===== DATA
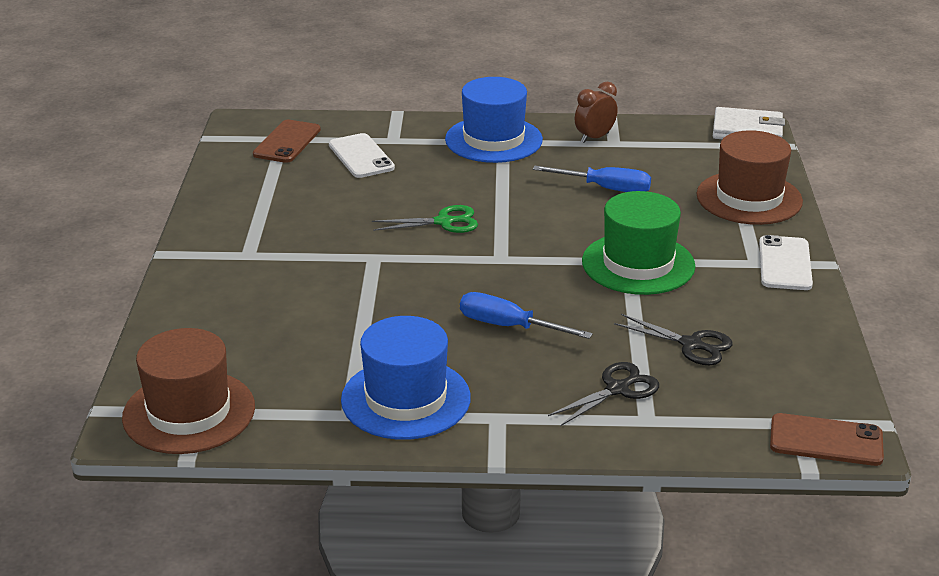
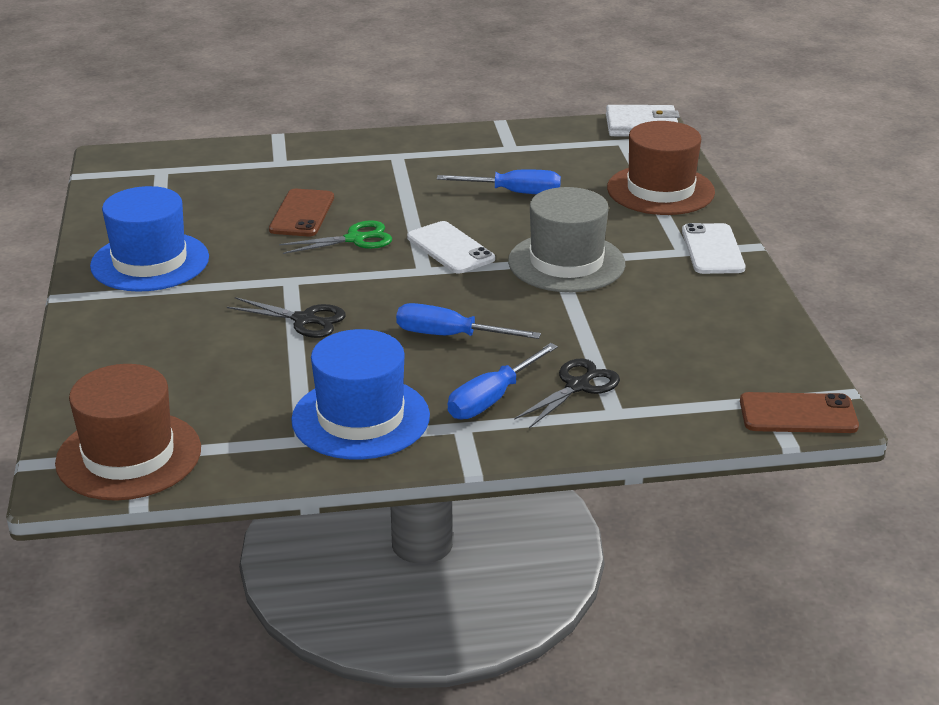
camera: 10 degrees left, 0 degrees up
(287, 142) = (166, 173): brown phone -> brown phone (302, 213)
(361, 156) = (250, 181): white phone -> white phone (450, 248)
(493, 140) = (386, 154): blue hat -> blue hat (150, 262)
(532, 393) = (492, 399): none -> blue screwdriver
(594, 138) = (490, 145): brown clock -> none
(638, 264) = (566, 263): green hat -> grey hat
(691, 345) = (641, 336): black scissors -> black scissors (304, 320)

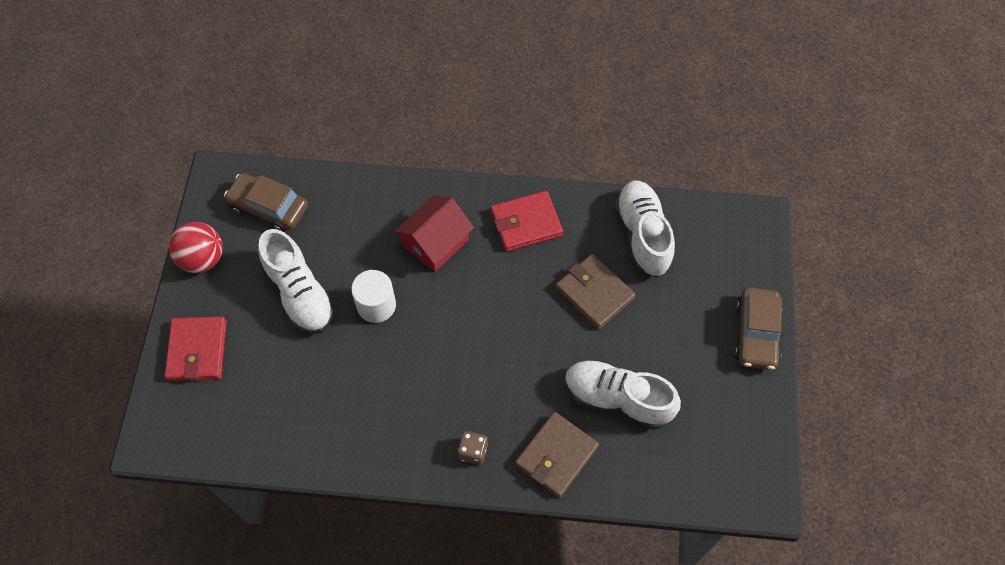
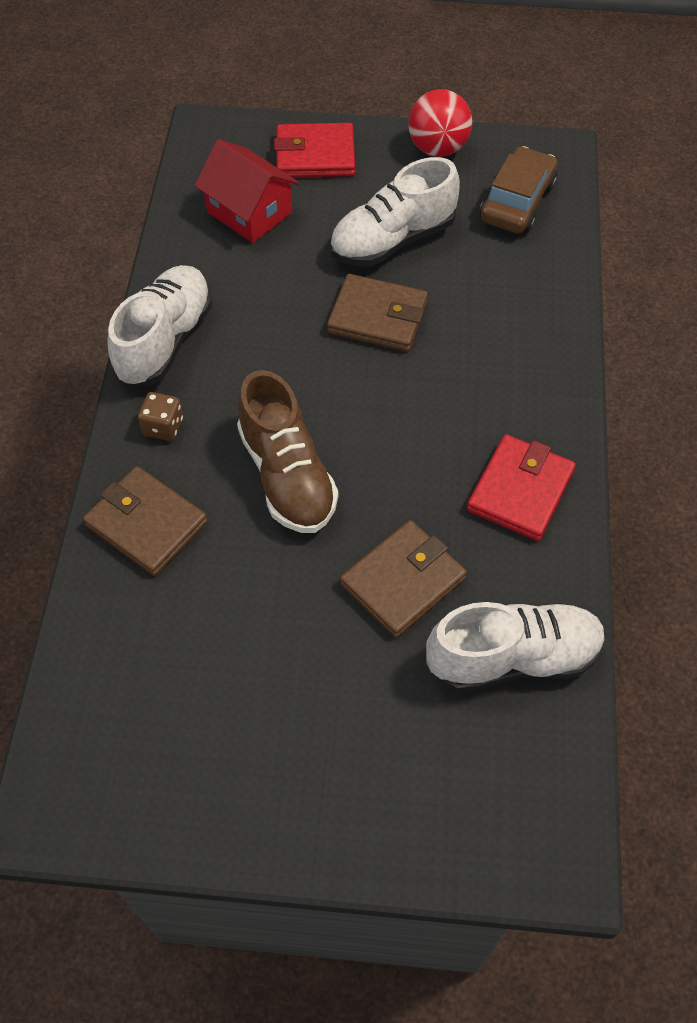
camera: 90 degrees right, 5 degrees down
(376, 305) = (377, 317): white cylinder -> brown wallet
(436, 243) = (477, 379): red house -> red house (249, 212)
(515, 364) = (287, 475): none -> brown shoe
(526, 223) = (520, 491): red wallet -> red wallet turned 45 degrees clockwise
(617, 399) = (226, 606): white shoe -> white shoe (165, 340)
(756, 333) = (332, 832): brown car -> none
==========
[DIRECTIONS]:
Without including a single picture, restate all of the data word for word.

[TASK SOLUTION]:
camera: 10 degrees left, 0 degrees up
(287, 142) = (166, 173): brown phone -> brown phone (302, 213)
(361, 156) = (250, 181): white phone -> white phone (450, 248)
(493, 140) = (386, 154): blue hat -> blue hat (150, 262)
(532, 393) = (492, 399): none -> blue screwdriver
(594, 138) = (490, 145): brown clock -> none
(638, 264) = (566, 263): green hat -> grey hat
(691, 345) = (641, 336): black scissors -> black scissors (304, 320)

camera: 90 degrees right, 5 degrees down
(376, 305) = (377, 317): white cylinder -> brown wallet
(436, 243) = (477, 379): red house -> red house (249, 212)
(515, 364) = (287, 475): none -> brown shoe
(526, 223) = (520, 491): red wallet -> red wallet turned 45 degrees clockwise
(617, 399) = (226, 606): white shoe -> white shoe (165, 340)
(756, 333) = (332, 832): brown car -> none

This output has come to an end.